◆ ASSIGNMENT
Check each line of the data for the string "yellow". Report how many have it, and give nothing else.

◆ RECORDS FOR THIS EXERCISE

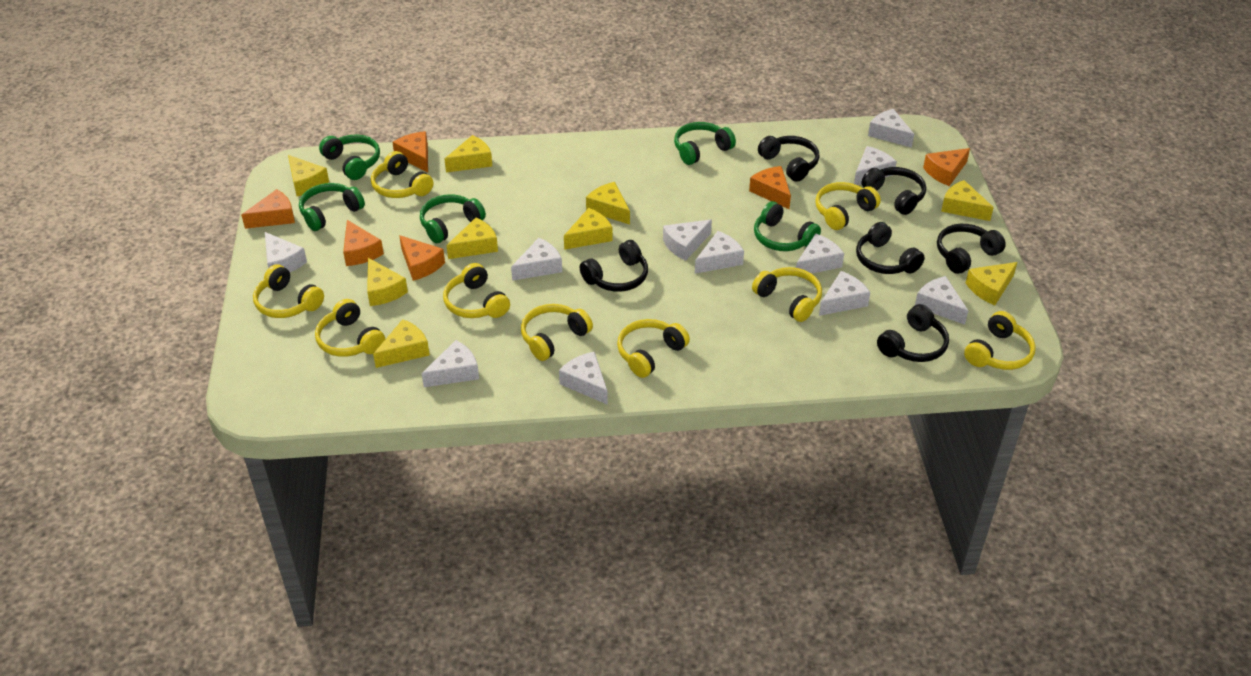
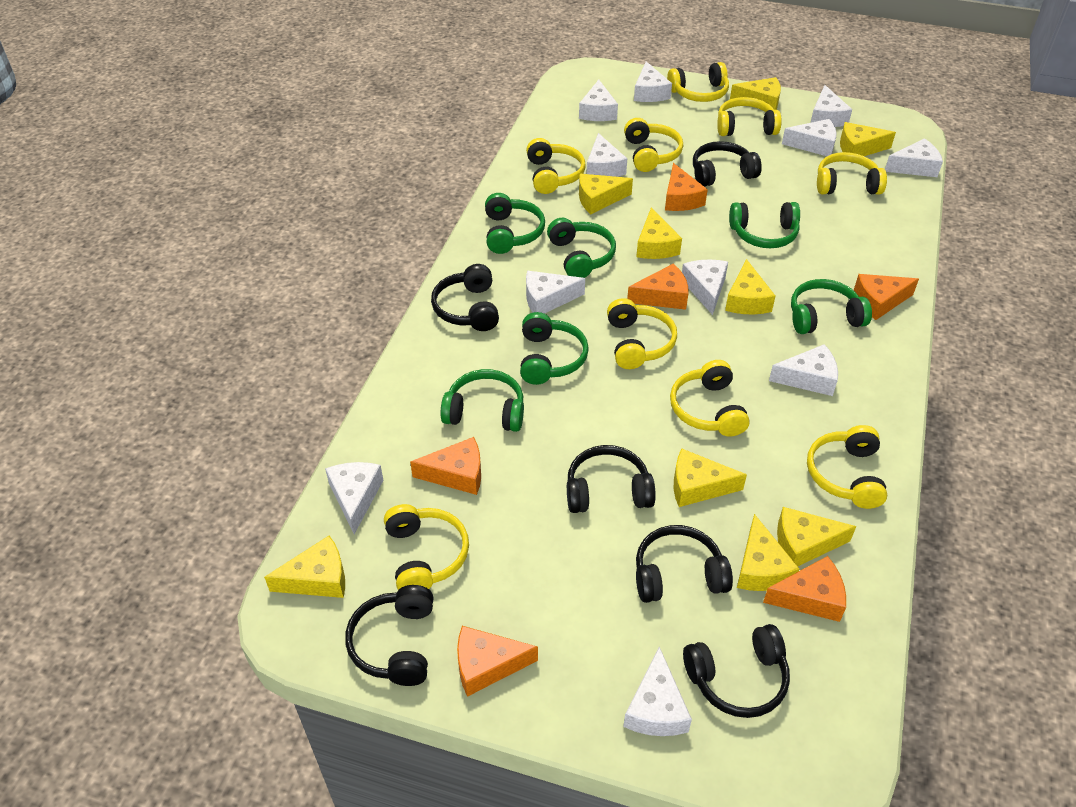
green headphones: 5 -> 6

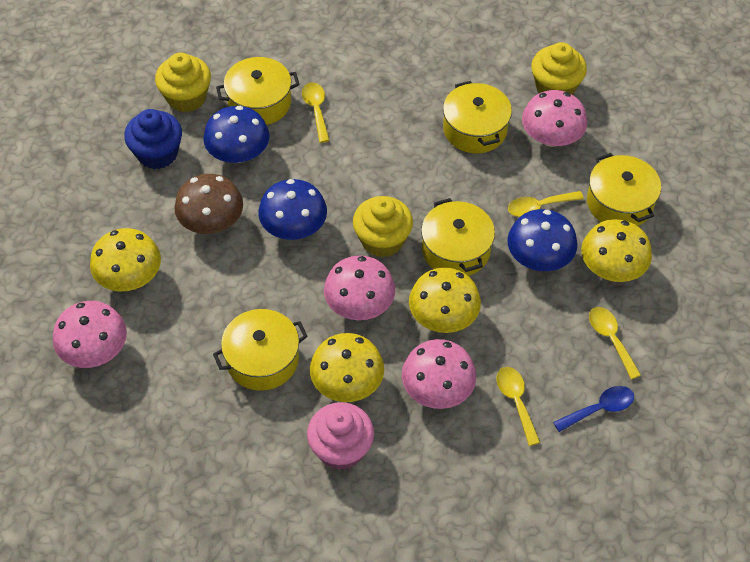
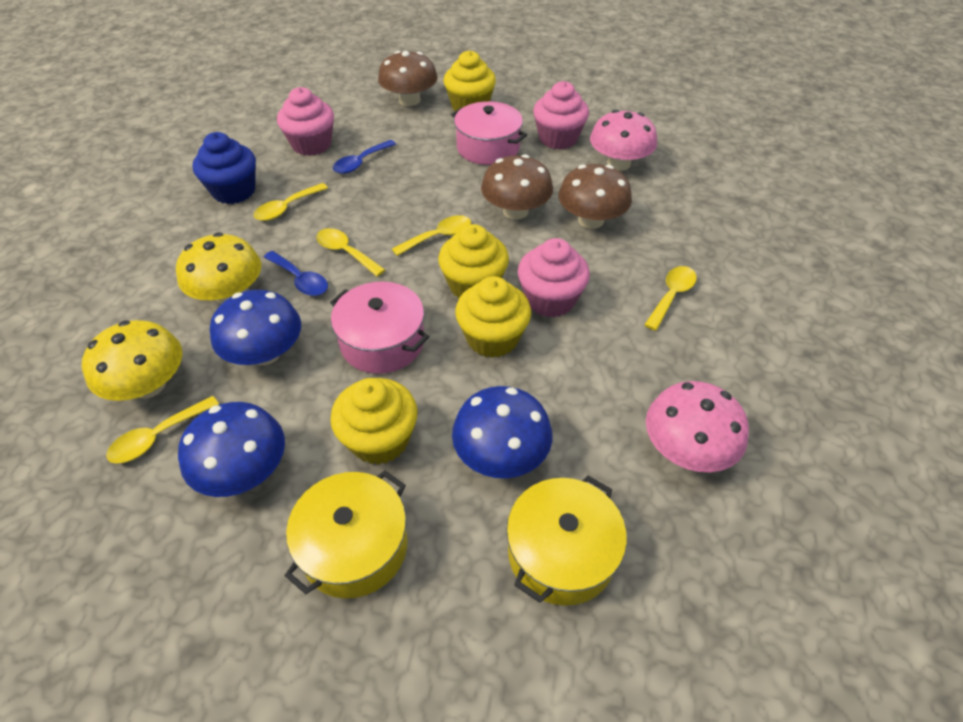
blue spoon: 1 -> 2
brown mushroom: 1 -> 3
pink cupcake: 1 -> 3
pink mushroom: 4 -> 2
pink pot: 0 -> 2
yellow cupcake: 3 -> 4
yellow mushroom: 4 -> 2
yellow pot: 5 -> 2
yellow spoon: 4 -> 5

◆ COMPLETED TASK
4